= Your task =
Determine the number of lines in these entries that hold the word "scrolled". Give the number and nothing more.

[Opening Input material section]

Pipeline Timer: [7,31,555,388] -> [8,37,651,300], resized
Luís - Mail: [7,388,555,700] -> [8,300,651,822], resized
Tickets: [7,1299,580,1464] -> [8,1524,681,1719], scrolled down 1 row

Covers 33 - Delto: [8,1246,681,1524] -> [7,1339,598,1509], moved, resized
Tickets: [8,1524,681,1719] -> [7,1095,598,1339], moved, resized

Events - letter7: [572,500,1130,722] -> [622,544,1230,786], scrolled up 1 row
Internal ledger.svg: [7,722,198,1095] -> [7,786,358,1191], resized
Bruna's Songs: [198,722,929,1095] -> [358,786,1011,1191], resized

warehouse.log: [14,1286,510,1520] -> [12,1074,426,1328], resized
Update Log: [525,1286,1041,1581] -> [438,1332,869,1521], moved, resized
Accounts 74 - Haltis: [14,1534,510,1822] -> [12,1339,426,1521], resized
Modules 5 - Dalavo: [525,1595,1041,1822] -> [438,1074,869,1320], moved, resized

[Closing Input material section]

= Your response =
2